─── INFORMATION SHOWN

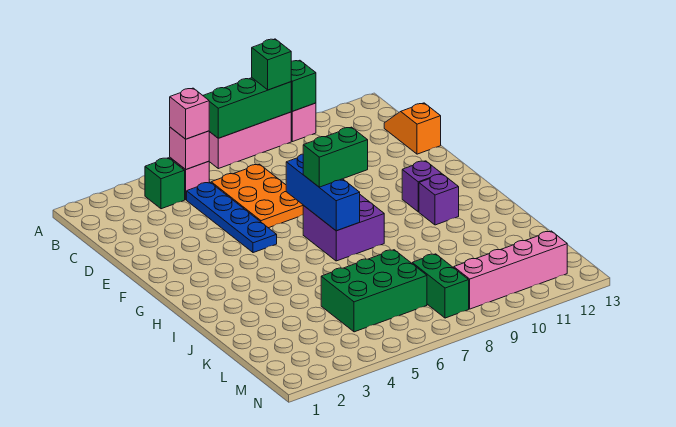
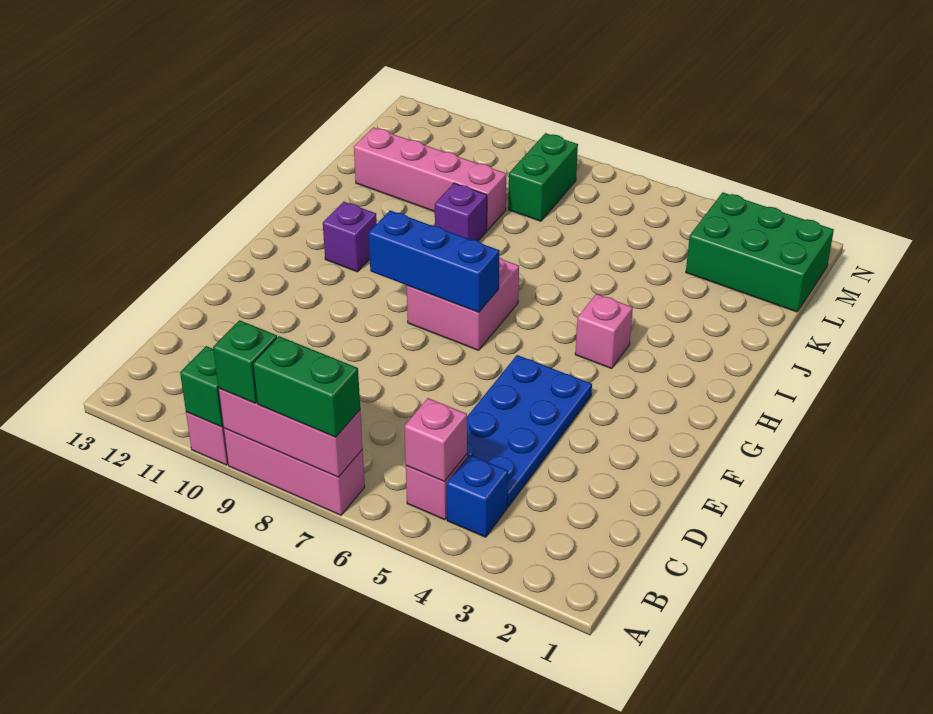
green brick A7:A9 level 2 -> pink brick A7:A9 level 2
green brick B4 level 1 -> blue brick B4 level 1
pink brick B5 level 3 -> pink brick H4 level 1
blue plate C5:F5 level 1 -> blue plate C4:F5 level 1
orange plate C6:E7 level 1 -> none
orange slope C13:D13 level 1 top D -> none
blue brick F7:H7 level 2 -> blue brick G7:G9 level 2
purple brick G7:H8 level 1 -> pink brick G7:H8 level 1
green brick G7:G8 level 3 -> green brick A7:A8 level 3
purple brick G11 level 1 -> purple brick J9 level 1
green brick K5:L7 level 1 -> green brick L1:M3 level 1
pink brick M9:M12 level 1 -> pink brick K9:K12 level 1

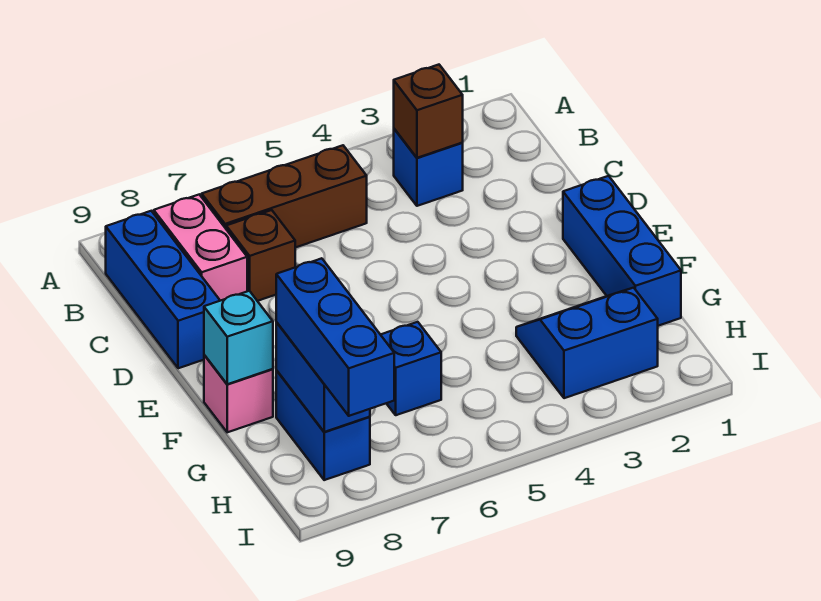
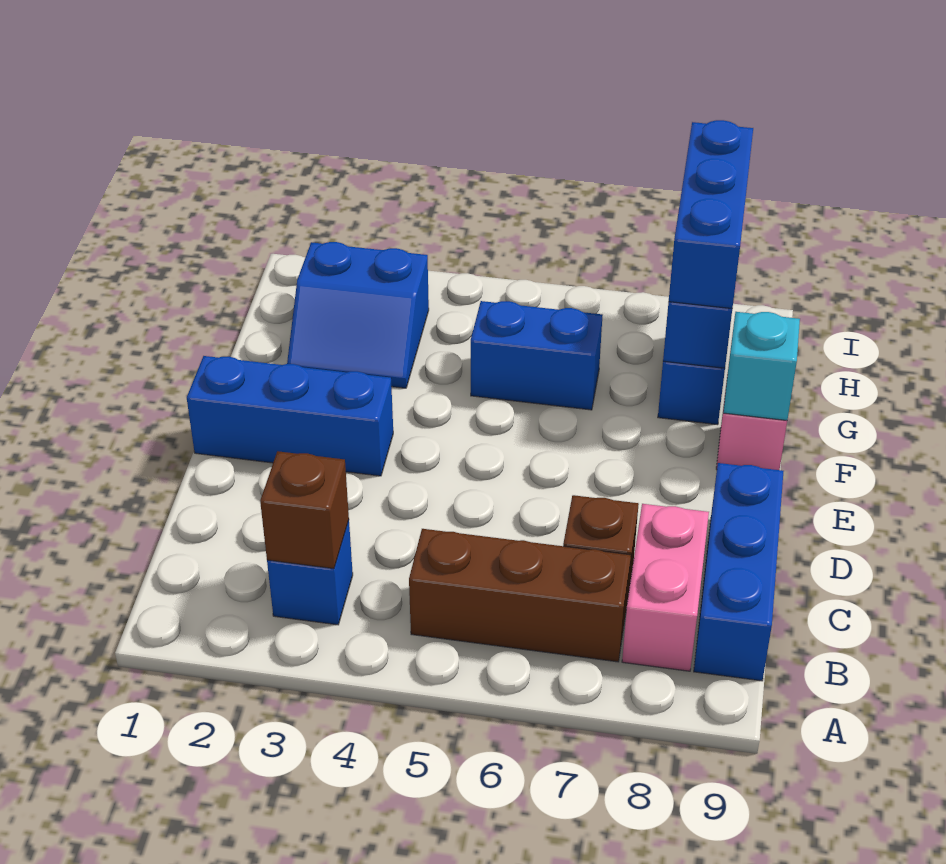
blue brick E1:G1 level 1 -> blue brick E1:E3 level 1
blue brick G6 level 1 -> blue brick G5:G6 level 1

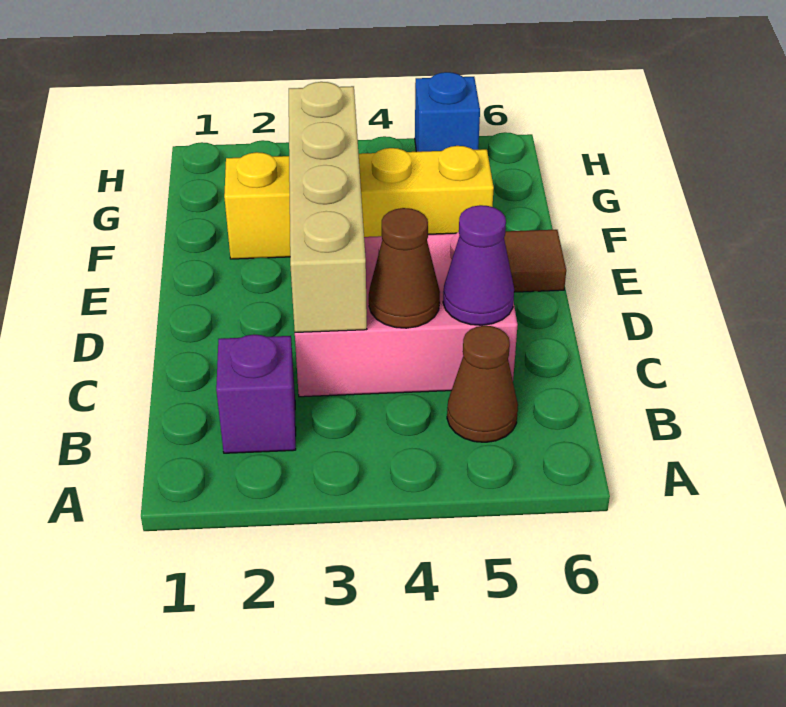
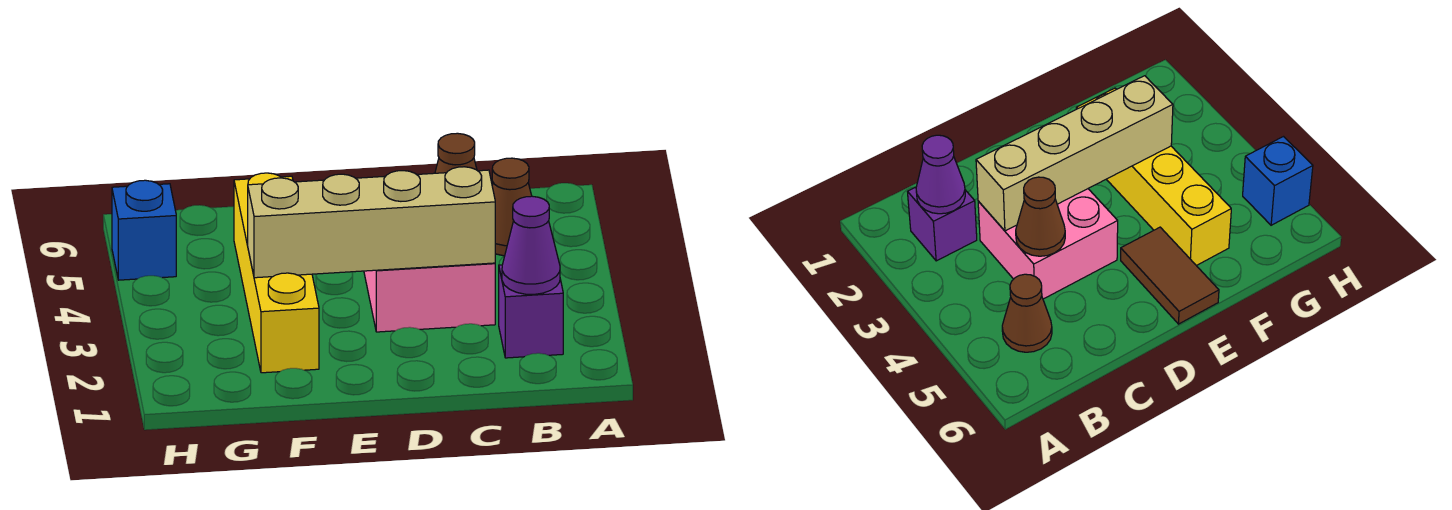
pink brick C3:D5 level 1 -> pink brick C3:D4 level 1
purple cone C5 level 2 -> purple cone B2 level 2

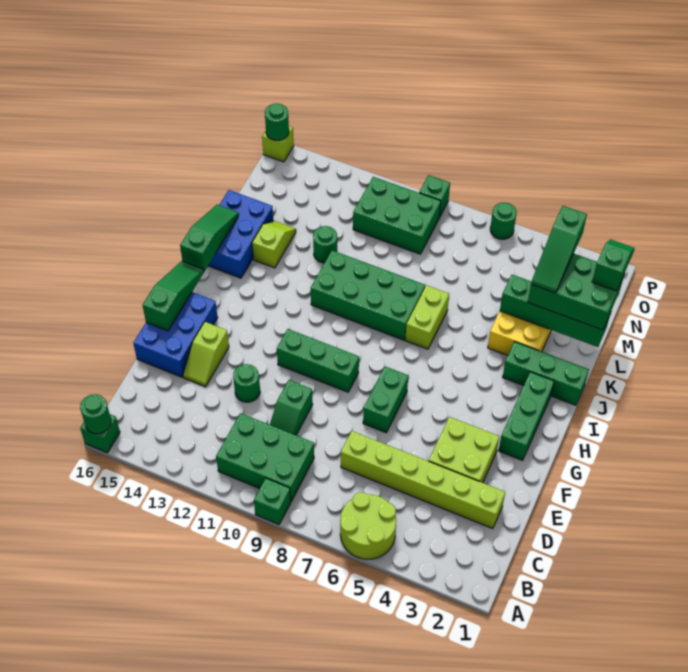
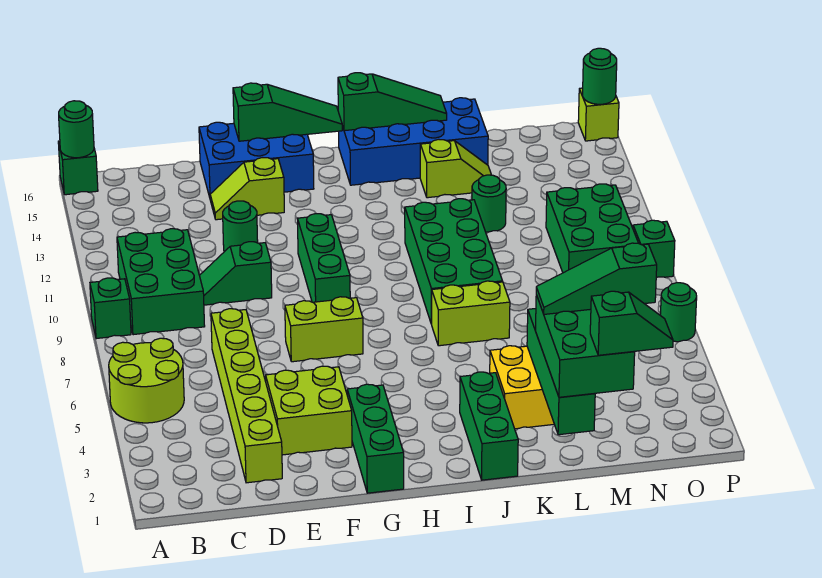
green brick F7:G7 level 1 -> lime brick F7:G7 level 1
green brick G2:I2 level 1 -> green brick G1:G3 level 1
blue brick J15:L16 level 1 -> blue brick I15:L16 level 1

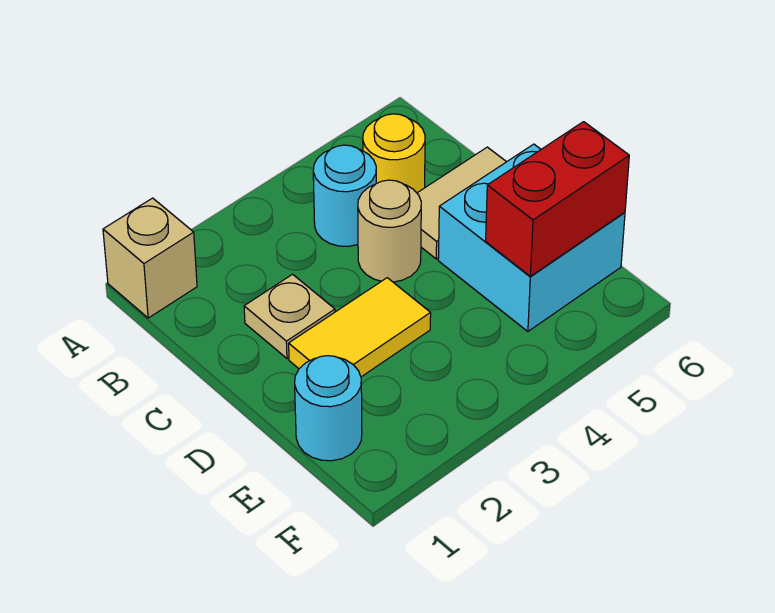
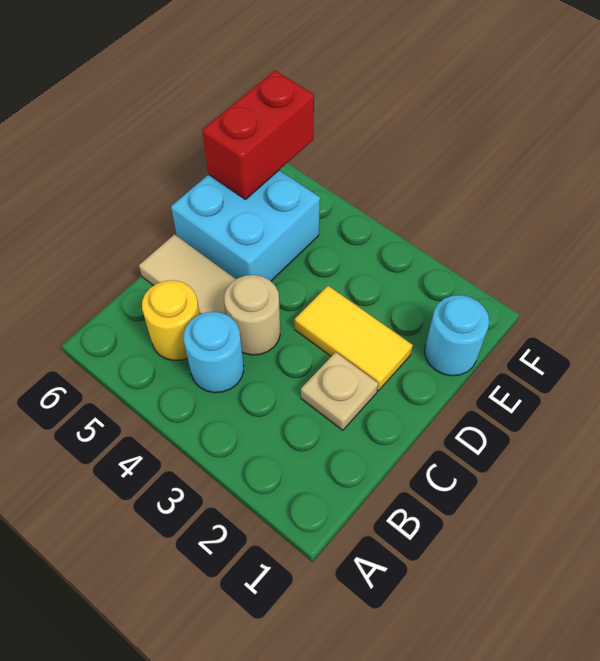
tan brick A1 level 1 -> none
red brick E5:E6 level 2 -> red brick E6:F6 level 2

──────

Say again, exactly, only those lines of the records that run from the start through the line with "purple brick G11". Pictures are to be skipped.

* **OUTPUT FOR THIS TASK**:
green brick A7:A9 level 2 -> pink brick A7:A9 level 2
green brick B4 level 1 -> blue brick B4 level 1
pink brick B5 level 3 -> pink brick H4 level 1
blue plate C5:F5 level 1 -> blue plate C4:F5 level 1
orange plate C6:E7 level 1 -> none
orange slope C13:D13 level 1 top D -> none
blue brick F7:H7 level 2 -> blue brick G7:G9 level 2
purple brick G7:H8 level 1 -> pink brick G7:H8 level 1
green brick G7:G8 level 3 -> green brick A7:A8 level 3
purple brick G11 level 1 -> purple brick J9 level 1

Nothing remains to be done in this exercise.